(Before-and-after object lists)
Segment Open
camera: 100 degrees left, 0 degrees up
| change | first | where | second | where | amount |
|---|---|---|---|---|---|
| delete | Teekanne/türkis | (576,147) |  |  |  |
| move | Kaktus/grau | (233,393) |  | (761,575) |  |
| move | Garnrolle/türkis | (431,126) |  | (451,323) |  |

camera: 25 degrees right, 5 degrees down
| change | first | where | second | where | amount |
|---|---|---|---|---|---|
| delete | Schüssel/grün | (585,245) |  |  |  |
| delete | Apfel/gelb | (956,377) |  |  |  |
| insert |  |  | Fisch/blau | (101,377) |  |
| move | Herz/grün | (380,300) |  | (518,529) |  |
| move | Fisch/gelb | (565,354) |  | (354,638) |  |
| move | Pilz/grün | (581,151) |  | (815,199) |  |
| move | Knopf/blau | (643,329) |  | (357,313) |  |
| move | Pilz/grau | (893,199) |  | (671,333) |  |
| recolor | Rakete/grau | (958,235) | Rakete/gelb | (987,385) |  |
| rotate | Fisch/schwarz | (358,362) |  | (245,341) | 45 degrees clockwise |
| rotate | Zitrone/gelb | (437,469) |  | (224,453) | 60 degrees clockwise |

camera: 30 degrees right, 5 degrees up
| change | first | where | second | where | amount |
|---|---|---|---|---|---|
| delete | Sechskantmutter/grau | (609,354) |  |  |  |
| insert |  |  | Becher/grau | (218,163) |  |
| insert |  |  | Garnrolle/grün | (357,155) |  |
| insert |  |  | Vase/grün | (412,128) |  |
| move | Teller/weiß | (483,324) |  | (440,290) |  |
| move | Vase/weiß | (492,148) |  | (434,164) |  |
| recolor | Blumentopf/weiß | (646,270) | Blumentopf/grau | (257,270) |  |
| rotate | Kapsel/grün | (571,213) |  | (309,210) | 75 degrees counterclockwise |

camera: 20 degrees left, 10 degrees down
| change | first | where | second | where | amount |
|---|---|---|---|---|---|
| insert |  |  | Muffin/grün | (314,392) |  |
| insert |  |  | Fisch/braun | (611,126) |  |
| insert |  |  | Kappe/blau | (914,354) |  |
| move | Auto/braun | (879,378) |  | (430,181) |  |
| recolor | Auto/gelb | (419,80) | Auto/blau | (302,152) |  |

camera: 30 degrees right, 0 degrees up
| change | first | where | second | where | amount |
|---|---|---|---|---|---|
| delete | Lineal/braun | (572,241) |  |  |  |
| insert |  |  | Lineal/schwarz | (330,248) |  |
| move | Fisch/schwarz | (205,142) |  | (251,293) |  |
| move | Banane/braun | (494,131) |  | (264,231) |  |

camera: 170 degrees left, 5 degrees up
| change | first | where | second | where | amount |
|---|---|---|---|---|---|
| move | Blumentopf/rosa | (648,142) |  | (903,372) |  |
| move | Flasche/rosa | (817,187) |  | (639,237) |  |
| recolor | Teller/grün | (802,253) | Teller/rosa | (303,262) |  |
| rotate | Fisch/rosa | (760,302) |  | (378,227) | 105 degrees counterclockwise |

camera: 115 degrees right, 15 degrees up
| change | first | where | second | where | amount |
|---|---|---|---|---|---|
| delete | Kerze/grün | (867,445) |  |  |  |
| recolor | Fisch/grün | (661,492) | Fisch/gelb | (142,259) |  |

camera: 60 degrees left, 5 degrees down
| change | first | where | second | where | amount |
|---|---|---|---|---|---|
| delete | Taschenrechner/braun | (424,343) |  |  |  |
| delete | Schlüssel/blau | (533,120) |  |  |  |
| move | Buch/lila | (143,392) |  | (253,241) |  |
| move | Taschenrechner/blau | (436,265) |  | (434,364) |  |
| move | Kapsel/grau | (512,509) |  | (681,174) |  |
Segment Closed
• REQUIREMENT: The entries are to be transcribed exactly, each line in full.

• YOUR RESPONSE:
camera: 100 degrees left, 0 degrees up
| change | first | where | second | where | amount |
|---|---|---|---|---|---|
| delete | Teekanne/türkis | (576,147) |  |  |  |
| move | Kaktus/grau | (233,393) |  | (761,575) |  |
| move | Garnrolle/türkis | (431,126) |  | (451,323) |  |

camera: 25 degrees right, 5 degrees down
| change | first | where | second | where | amount |
|---|---|---|---|---|---|
| delete | Schüssel/grün | (585,245) |  |  |  |
| delete | Apfel/gelb | (956,377) |  |  |  |
| insert |  |  | Fisch/blau | (101,377) |  |
| move | Herz/grün | (380,300) |  | (518,529) |  |
| move | Fisch/gelb | (565,354) |  | (354,638) |  |
| move | Pilz/grün | (581,151) |  | (815,199) |  |
| move | Knopf/blau | (643,329) |  | (357,313) |  |
| move | Pilz/grau | (893,199) |  | (671,333) |  |
| recolor | Rakete/grau | (958,235) | Rakete/gelb | (987,385) |  |
| rotate | Fisch/schwarz | (358,362) |  | (245,341) | 45 degrees clockwise |
| rotate | Zitrone/gelb | (437,469) |  | (224,453) | 60 degrees clockwise |

camera: 30 degrees right, 5 degrees up
| change | first | where | second | where | amount |
|---|---|---|---|---|---|
| delete | Sechskantmutter/grau | (609,354) |  |  |  |
| insert |  |  | Becher/grau | (218,163) |  |
| insert |  |  | Garnrolle/grün | (357,155) |  |
| insert |  |  | Vase/grün | (412,128) |  |
| move | Teller/weiß | (483,324) |  | (440,290) |  |
| move | Vase/weiß | (492,148) |  | (434,164) |  |
| recolor | Blumentopf/weiß | (646,270) | Blumentopf/grau | (257,270) |  |
| rotate | Kapsel/grün | (571,213) |  | (309,210) | 75 degrees counterclockwise |

camera: 20 degrees left, 10 degrees down
| change | first | where | second | where | amount |
|---|---|---|---|---|---|
| insert |  |  | Muffin/grün | (314,392) |  |
| insert |  |  | Fisch/braun | (611,126) |  |
| insert |  |  | Kappe/blau | (914,354) |  |
| move | Auto/braun | (879,378) |  | (430,181) |  |
| recolor | Auto/gelb | (419,80) | Auto/blau | (302,152) |  |

camera: 30 degrees right, 0 degrees up
| change | first | where | second | where | amount |
|---|---|---|---|---|---|
| delete | Lineal/braun | (572,241) |  |  |  |
| insert |  |  | Lineal/schwarz | (330,248) |  |
| move | Fisch/schwarz | (205,142) |  | (251,293) |  |
| move | Banane/braun | (494,131) |  | (264,231) |  |

camera: 170 degrees left, 5 degrees up
| change | first | where | second | where | amount |
|---|---|---|---|---|---|
| move | Blumentopf/rosa | (648,142) |  | (903,372) |  |
| move | Flasche/rosa | (817,187) |  | (639,237) |  |
| recolor | Teller/grün | (802,253) | Teller/rosa | (303,262) |  |
| rotate | Fisch/rosa | (760,302) |  | (378,227) | 105 degrees counterclockwise |

camera: 115 degrees right, 15 degrees up
| change | first | where | second | where | amount |
|---|---|---|---|---|---|
| delete | Kerze/grün | (867,445) |  |  |  |
| recolor | Fisch/grün | (661,492) | Fisch/gelb | (142,259) |  |

camera: 60 degrees left, 5 degrees down
| change | first | where | second | where | amount |
|---|---|---|---|---|---|
| delete | Taschenrechner/braun | (424,343) |  |  |  |
| delete | Schlüssel/blau | (533,120) |  |  |  |
| move | Buch/lila | (143,392) |  | (253,241) |  |
| move | Taschenrechner/blau | (436,265) |  | (434,364) |  |
| move | Kapsel/grau | (512,509) |  | (681,174) |  |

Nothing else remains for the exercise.